Entries from a dataset
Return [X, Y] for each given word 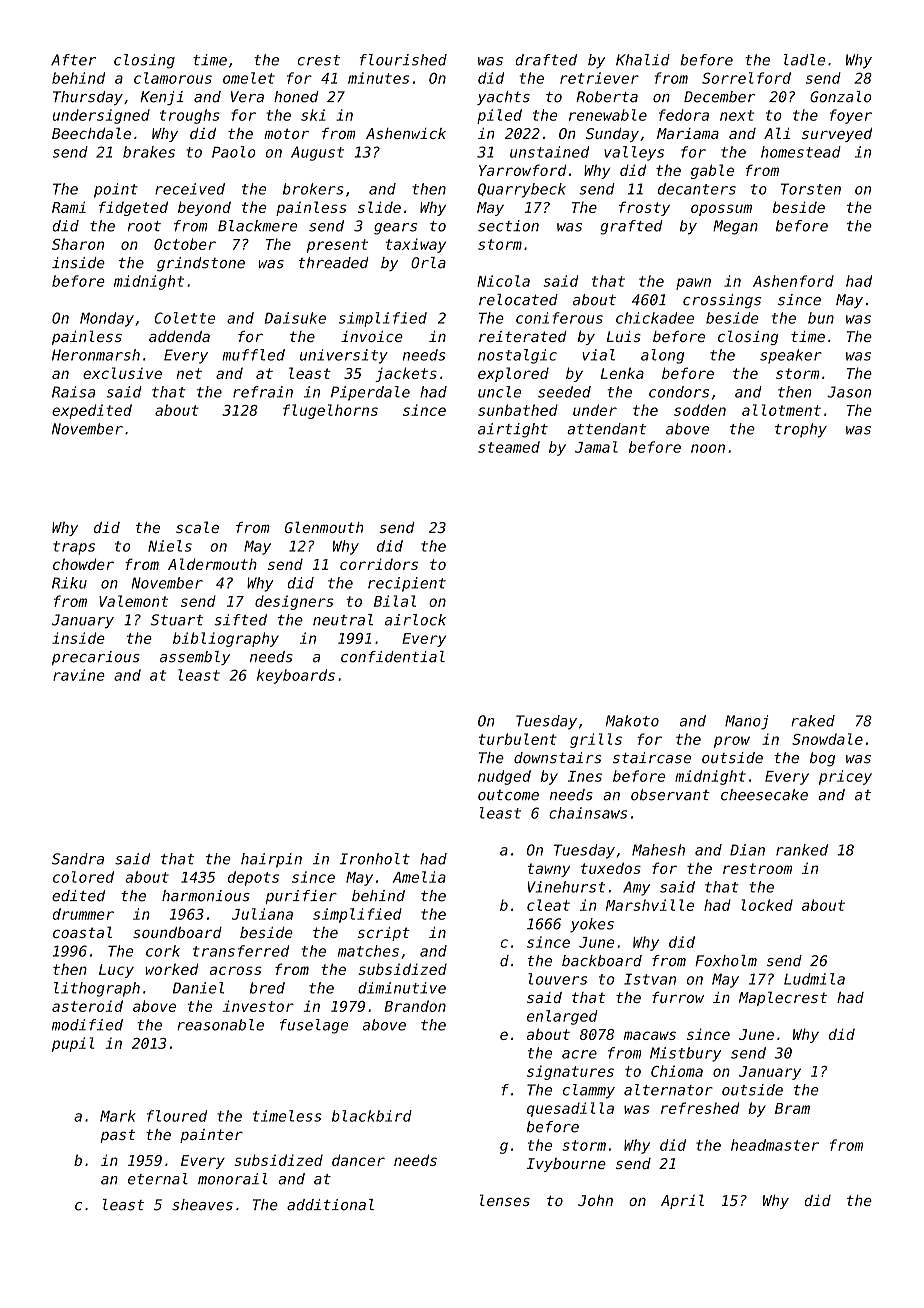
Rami [69, 207]
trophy [801, 430]
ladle [804, 60]
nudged [504, 777]
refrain [263, 392]
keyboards [296, 676]
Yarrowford [522, 170]
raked [813, 721]
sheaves [202, 1205]
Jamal [596, 447]
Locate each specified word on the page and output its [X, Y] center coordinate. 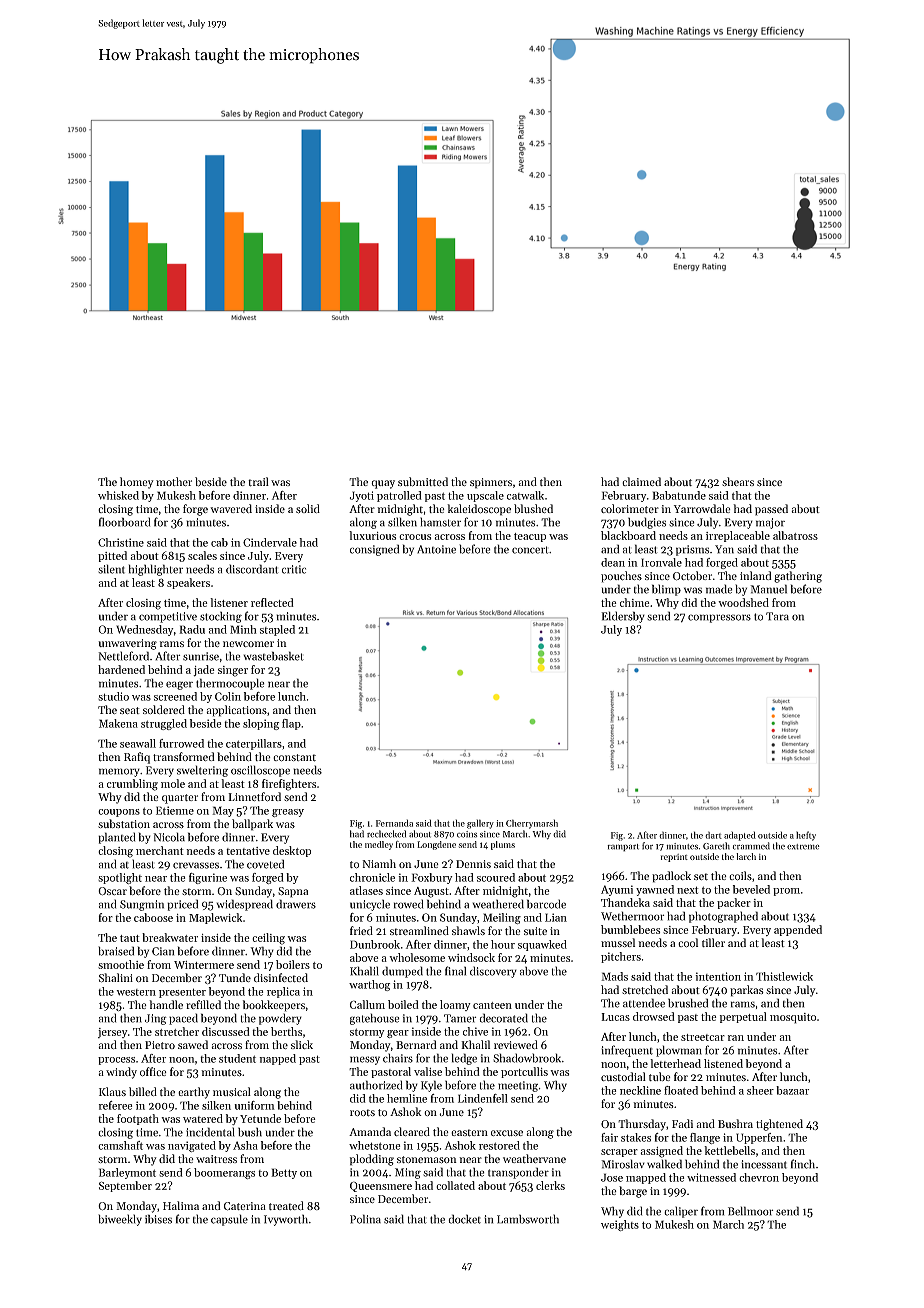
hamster [440, 522]
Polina [365, 1219]
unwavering [127, 644]
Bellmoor [750, 1211]
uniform [254, 1105]
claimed [641, 481]
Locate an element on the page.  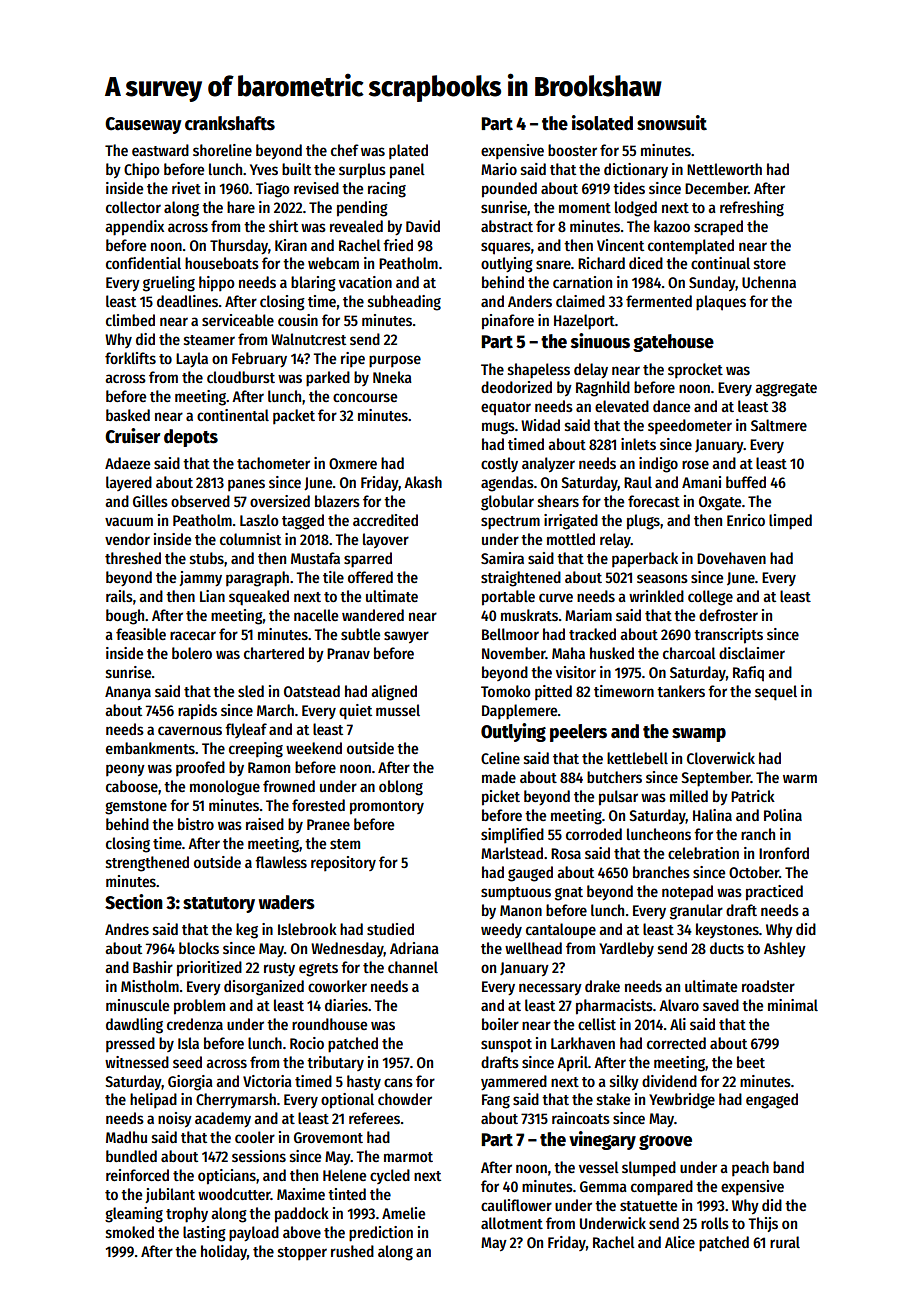
bough is located at coordinates (125, 617).
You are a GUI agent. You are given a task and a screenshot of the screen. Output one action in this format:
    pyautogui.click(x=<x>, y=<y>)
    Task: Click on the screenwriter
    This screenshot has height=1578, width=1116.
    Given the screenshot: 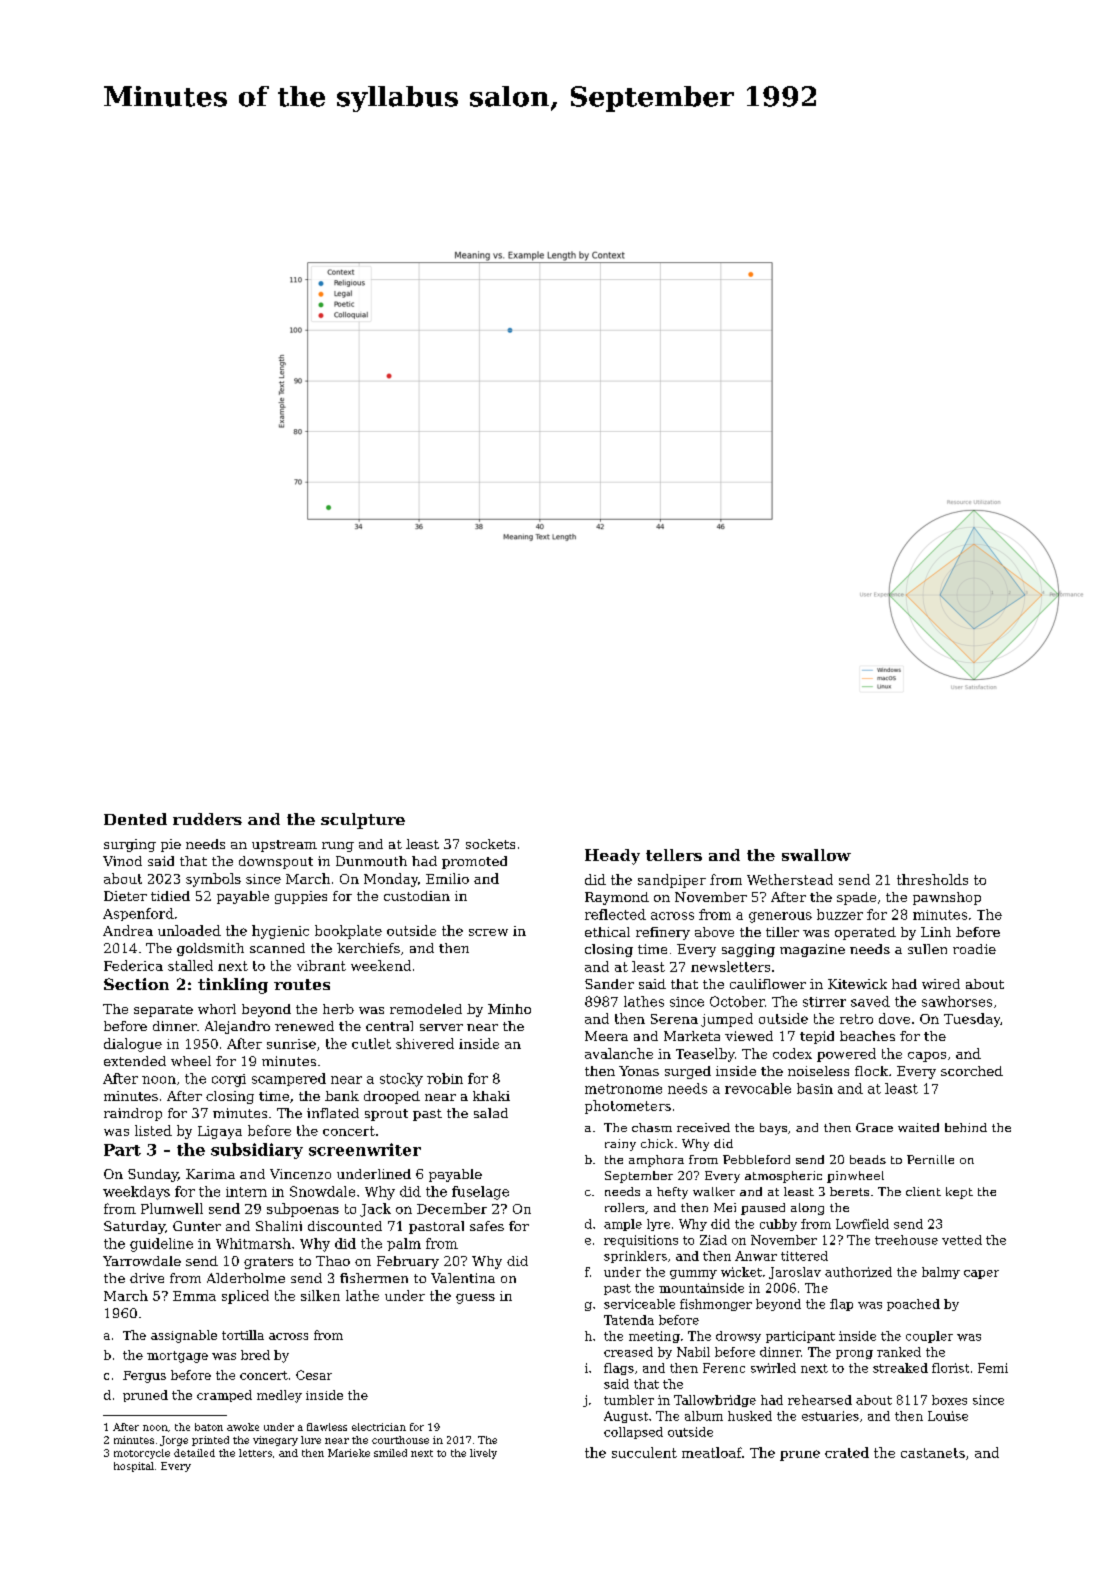 What is the action you would take?
    pyautogui.click(x=365, y=1149)
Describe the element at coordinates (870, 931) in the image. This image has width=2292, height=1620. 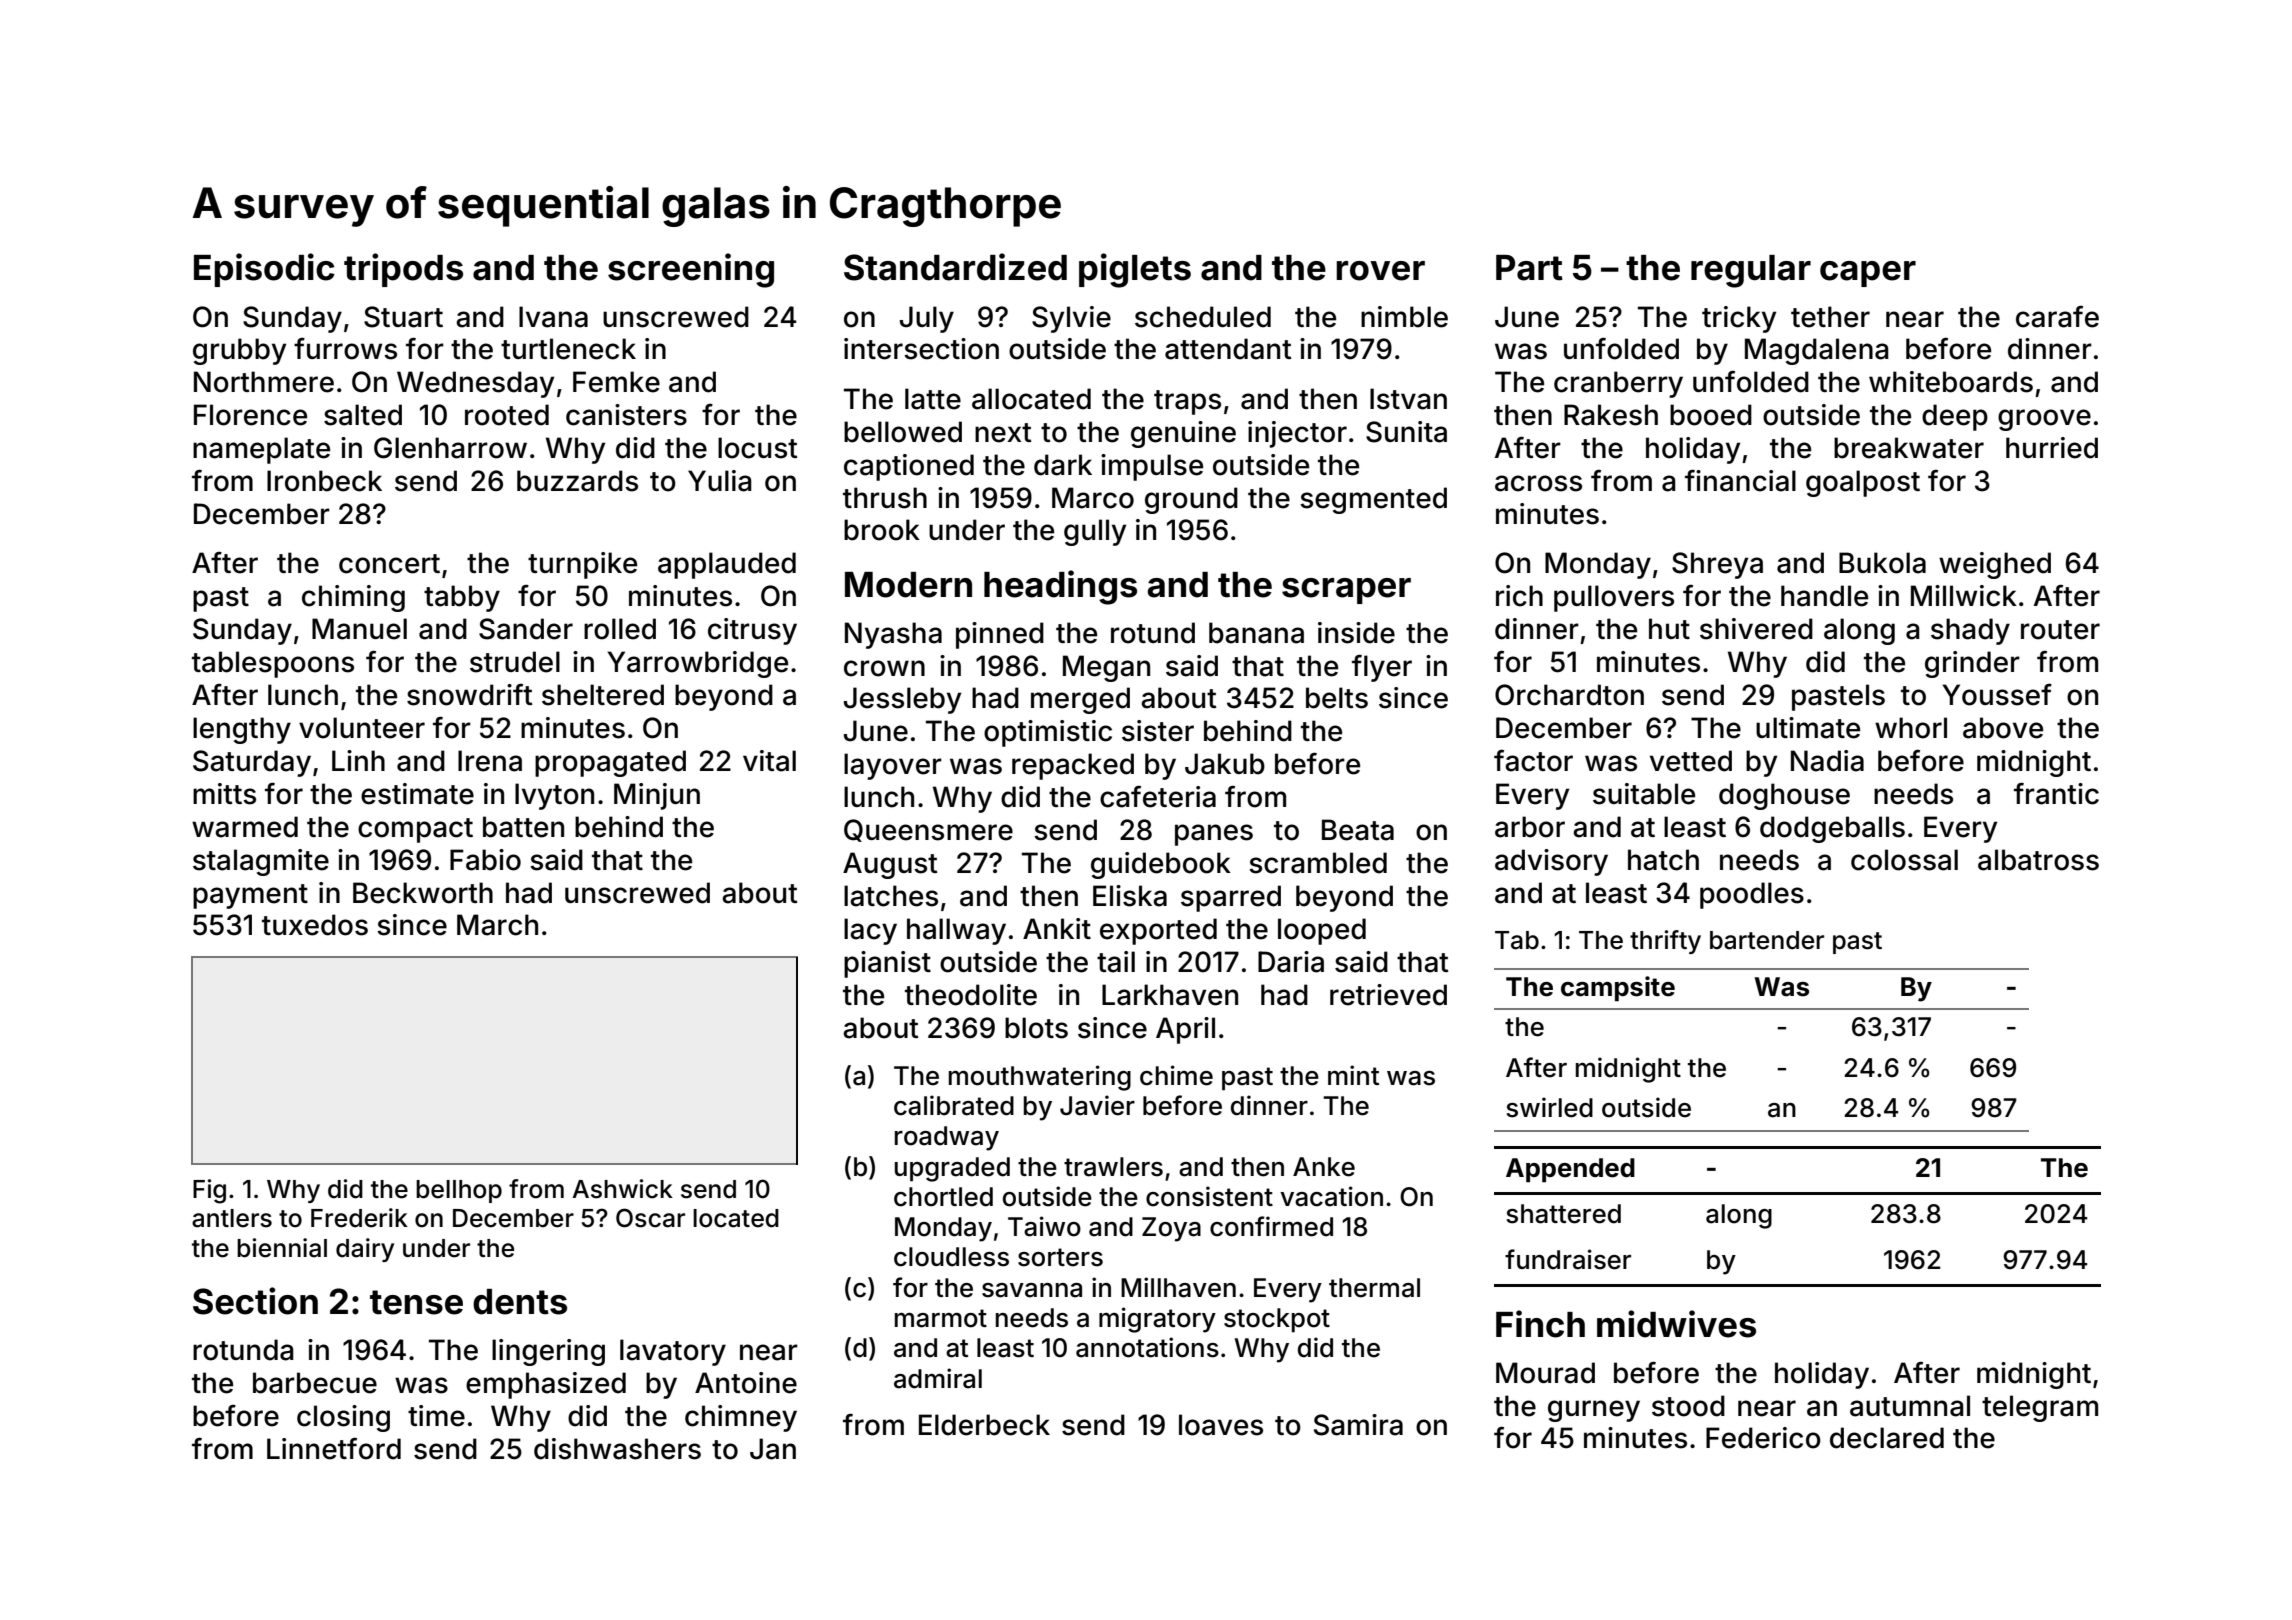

▶ _Problem statement_: Output the items above again without any changes, starting at the line that contains "Bellmoor [750, 1211]" and ending at the line that contains "bough is located at coordinates (125, 617).", both included. Leave the pictures out of your answer.

▶ _Full response_:
Bellmoor [750, 1211]
uniform [254, 1105]
claimed [641, 481]
Locate an element on the page.  
bough is located at coordinates (125, 617).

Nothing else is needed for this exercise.